Information shown
○ ○ ○ ○ ○
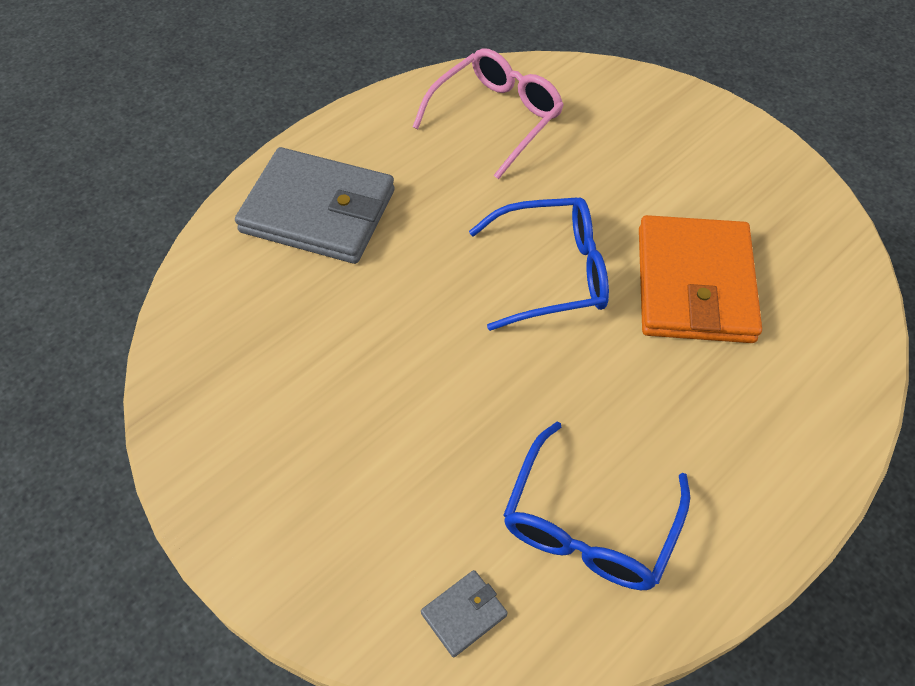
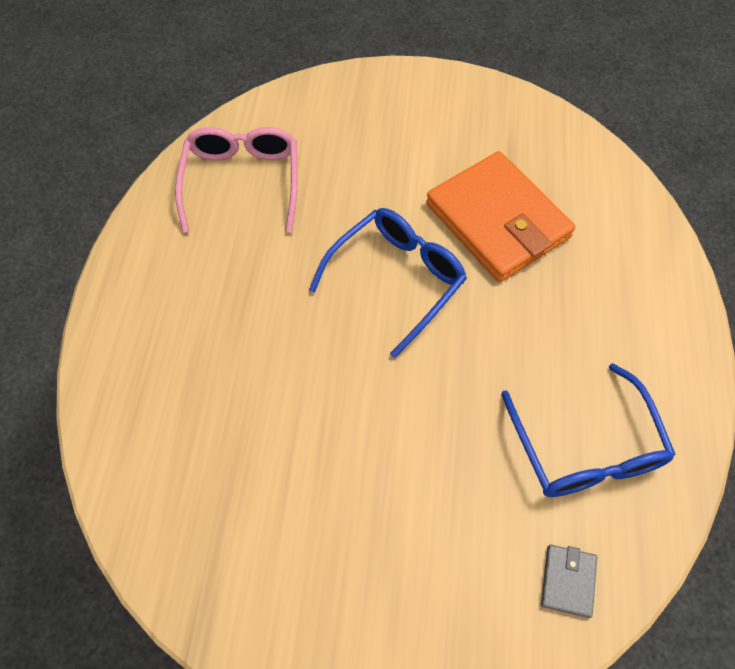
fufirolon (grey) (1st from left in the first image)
○ ○ ○ ○ ○
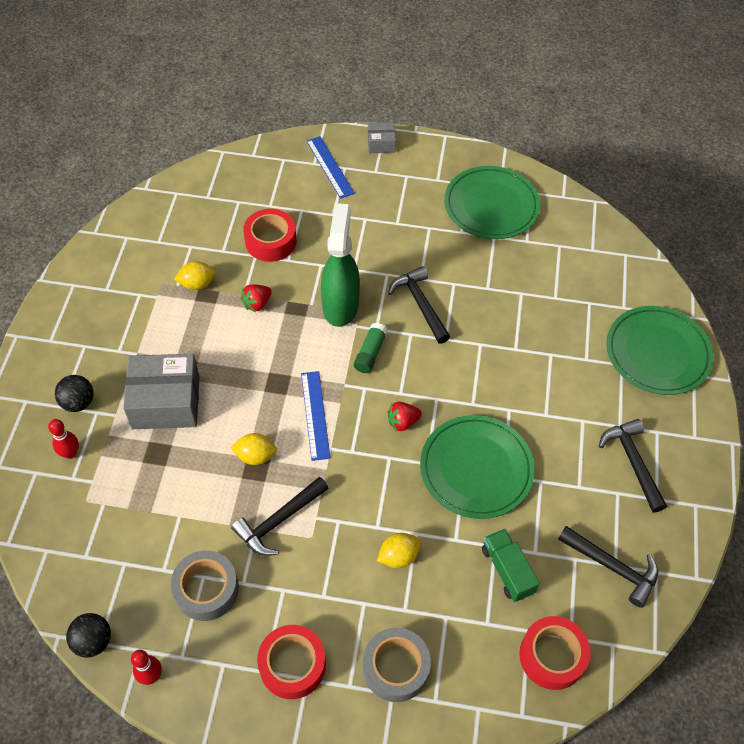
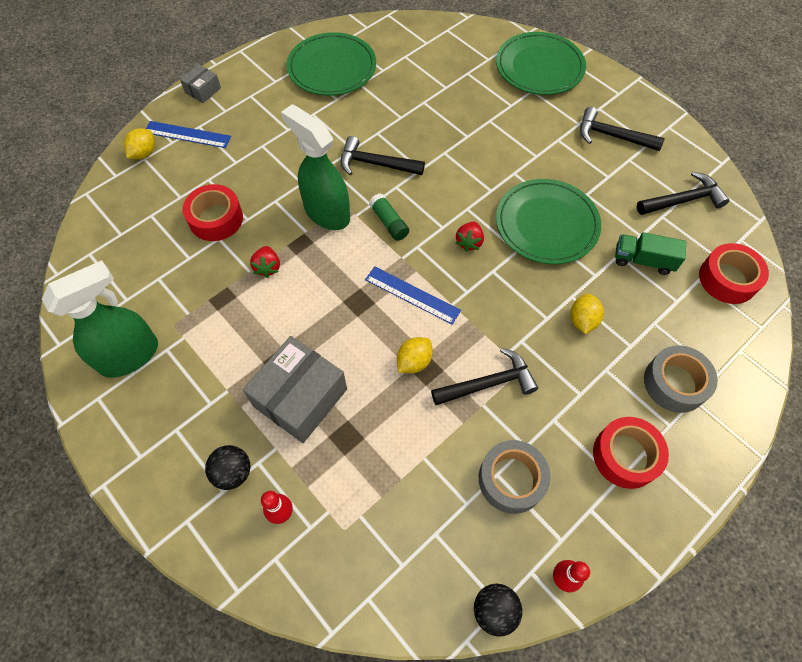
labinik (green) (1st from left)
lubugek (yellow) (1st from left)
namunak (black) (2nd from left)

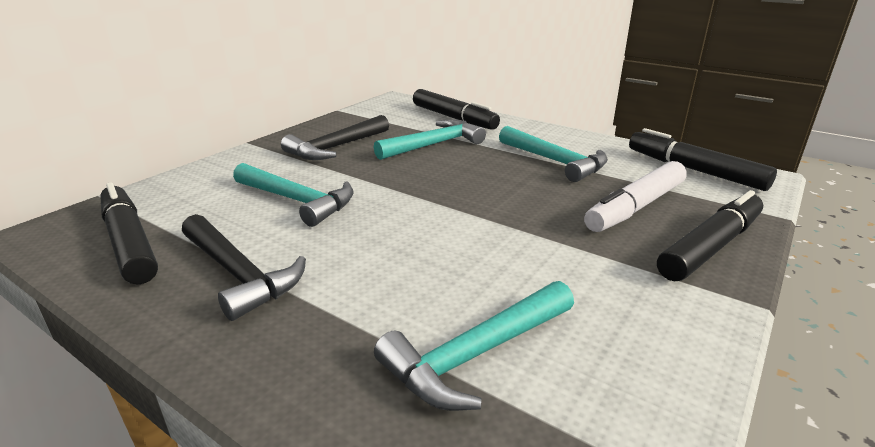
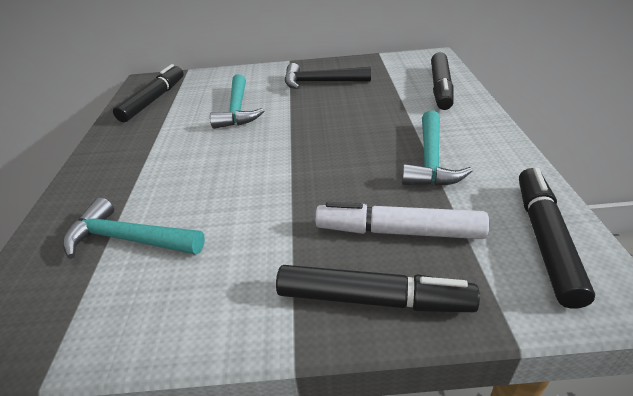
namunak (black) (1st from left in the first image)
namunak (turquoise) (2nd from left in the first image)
○ ○ ○ ○ ○
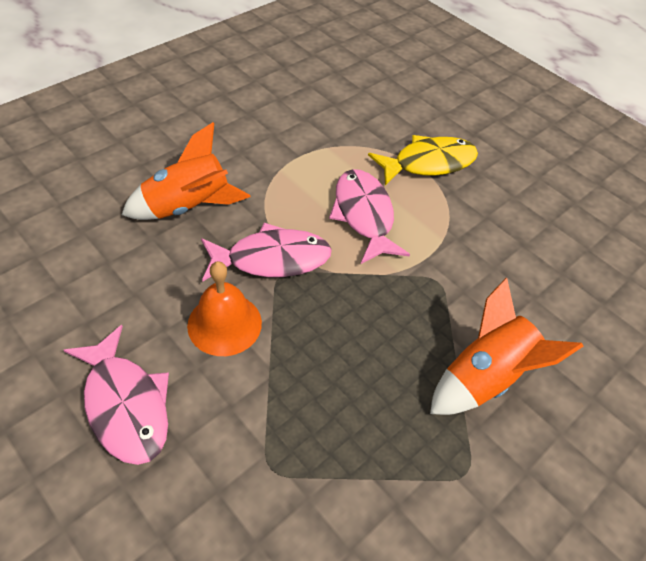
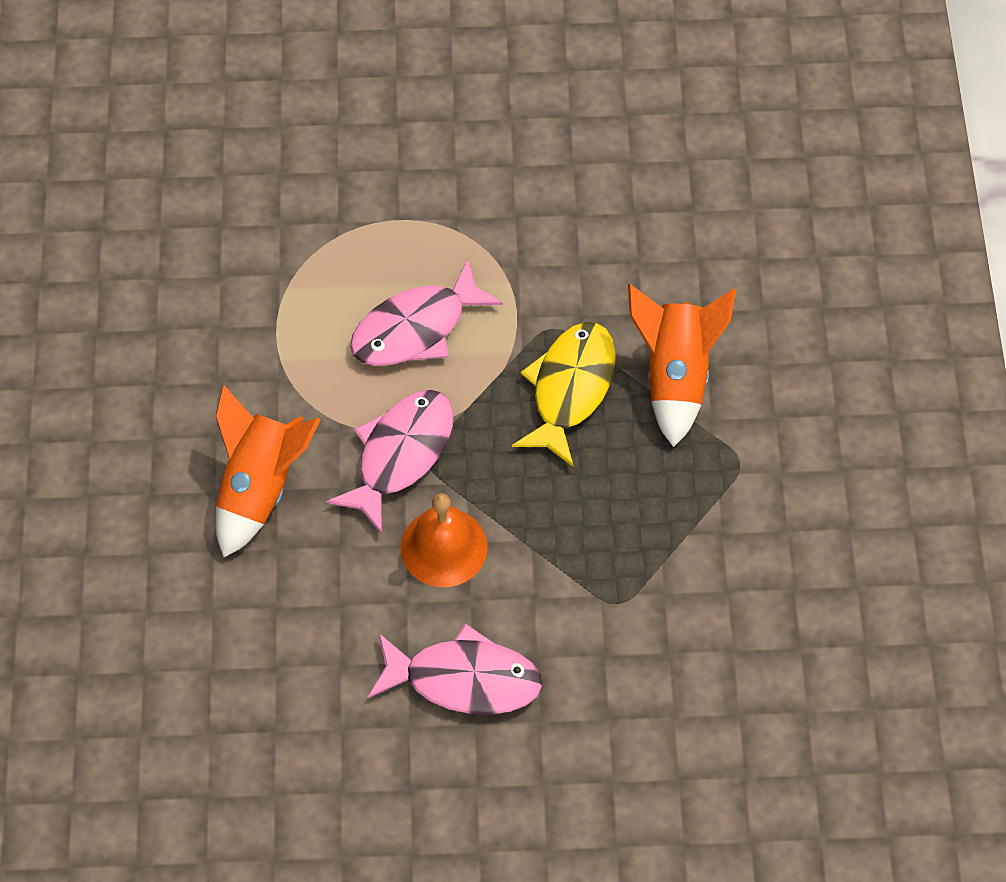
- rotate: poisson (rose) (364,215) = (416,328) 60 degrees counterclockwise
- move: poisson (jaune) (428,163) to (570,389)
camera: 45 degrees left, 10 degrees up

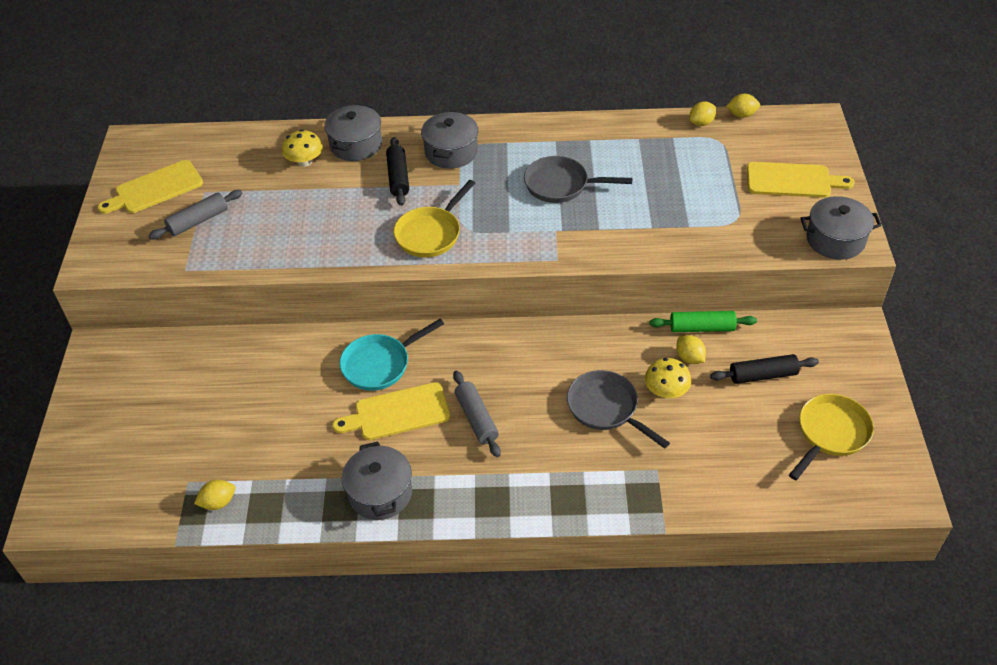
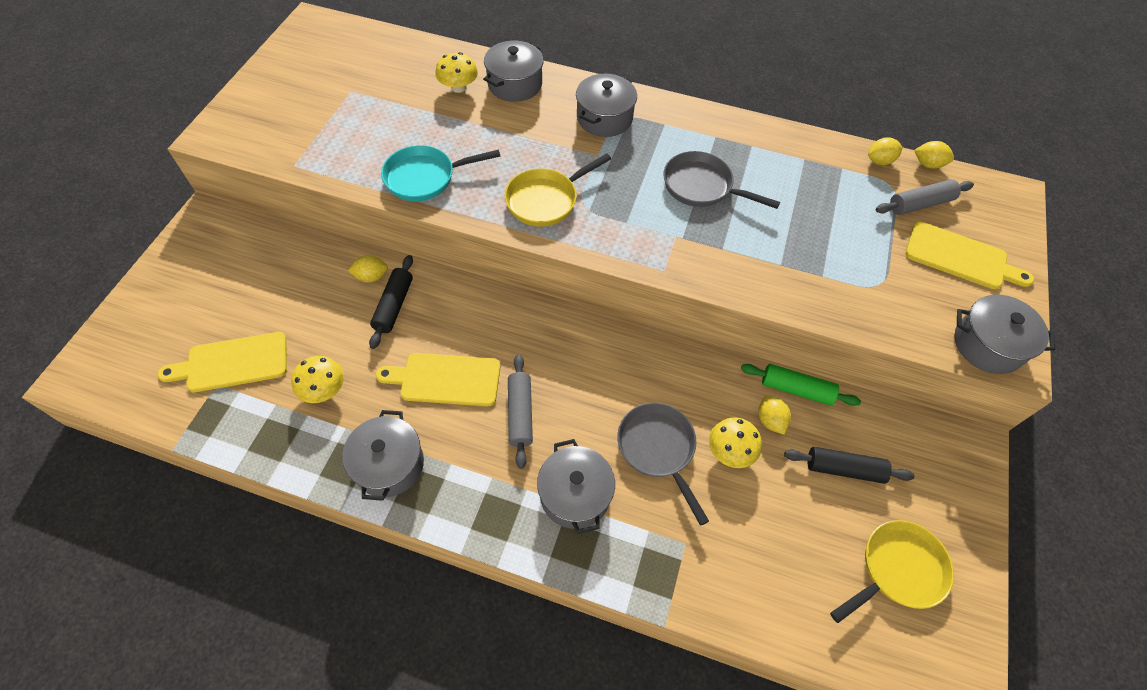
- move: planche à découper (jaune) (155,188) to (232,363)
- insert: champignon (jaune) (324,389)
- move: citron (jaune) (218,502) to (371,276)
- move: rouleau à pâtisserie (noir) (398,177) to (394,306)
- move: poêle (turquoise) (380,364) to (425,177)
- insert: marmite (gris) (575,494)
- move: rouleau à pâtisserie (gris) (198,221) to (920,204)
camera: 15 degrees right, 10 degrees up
○ ○ ○ ○ ○
Work item
Return every line of the data above in which "poisson" appears.

Result of this exercise
- rotate: poisson (rose) (364,215) = (416,328) 60 degrees counterclockwise
- move: poisson (jaune) (428,163) to (570,389)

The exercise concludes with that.